→ **Data**
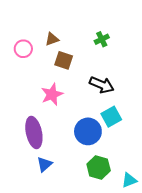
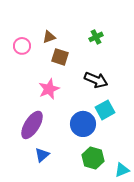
purple ellipse: (34, 132) -> (32, 125), turned 44

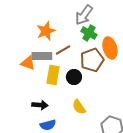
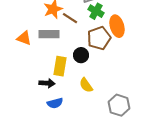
brown line: (63, 50) -> (70, 18), moved, turned 63
orange triangle: (28, 63) -> (24, 38), moved
yellow rectangle: (53, 75) -> (60, 66), moved

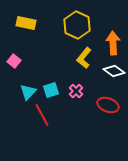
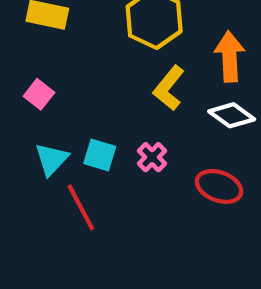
pink square: (14, 61) -> (39, 94), moved
cyan square: (51, 90) -> (100, 155), turned 35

→ **Work to be completed**
With the pictures excluded, retype the records above verbatim.

→ **Finished task**
purple ellipse: (34, 132) -> (32, 125), turned 44

brown line: (63, 50) -> (70, 18), moved, turned 63
orange triangle: (28, 63) -> (24, 38), moved
yellow rectangle: (53, 75) -> (60, 66), moved

pink square: (14, 61) -> (39, 94), moved
cyan square: (51, 90) -> (100, 155), turned 35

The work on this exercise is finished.